[EXERCISE DESCRIPTION]
Go to the line below containing "camera: 60 degrees right, 5 degrees down" and print exactly from there through the line containing "black screwdriver [763,258,872,333] -> none", both included. Print nothing else.

[INPUT MATERIAL]
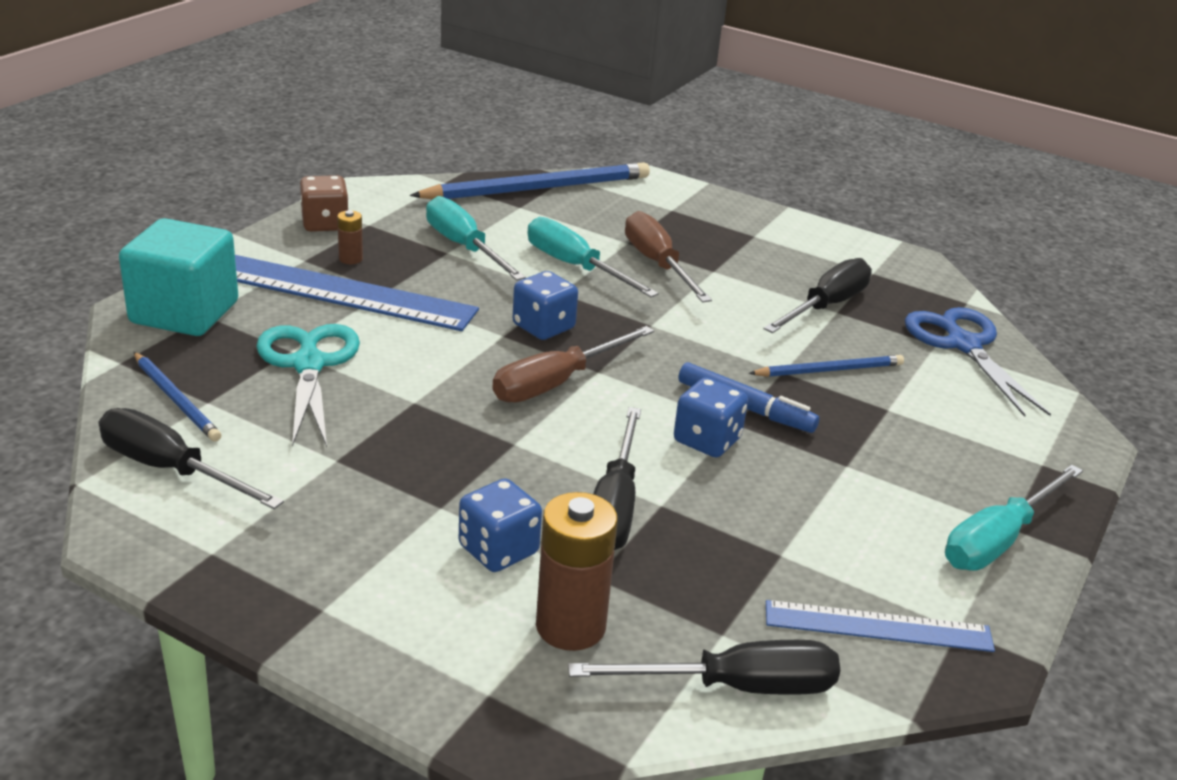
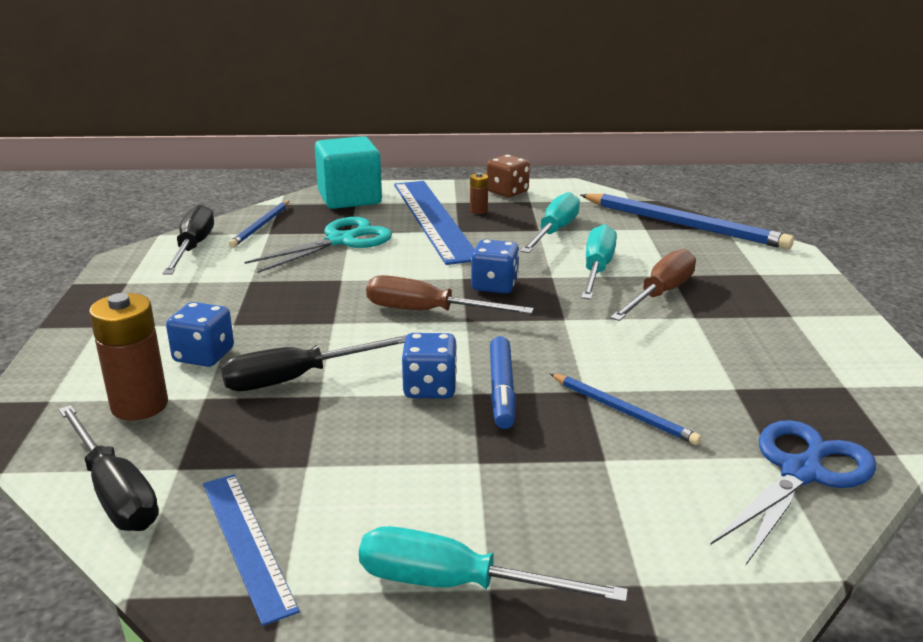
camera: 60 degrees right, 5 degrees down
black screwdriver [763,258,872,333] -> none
--
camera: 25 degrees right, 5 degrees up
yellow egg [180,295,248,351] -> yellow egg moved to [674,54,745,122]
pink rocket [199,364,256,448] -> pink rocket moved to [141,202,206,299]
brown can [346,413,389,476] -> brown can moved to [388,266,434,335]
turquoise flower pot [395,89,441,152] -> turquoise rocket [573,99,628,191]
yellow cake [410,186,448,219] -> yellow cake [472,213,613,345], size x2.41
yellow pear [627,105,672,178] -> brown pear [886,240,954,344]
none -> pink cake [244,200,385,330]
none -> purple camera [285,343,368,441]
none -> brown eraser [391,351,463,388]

[REPLY]
camera: 60 degrees right, 5 degrees down
black screwdriver [763,258,872,333] -> none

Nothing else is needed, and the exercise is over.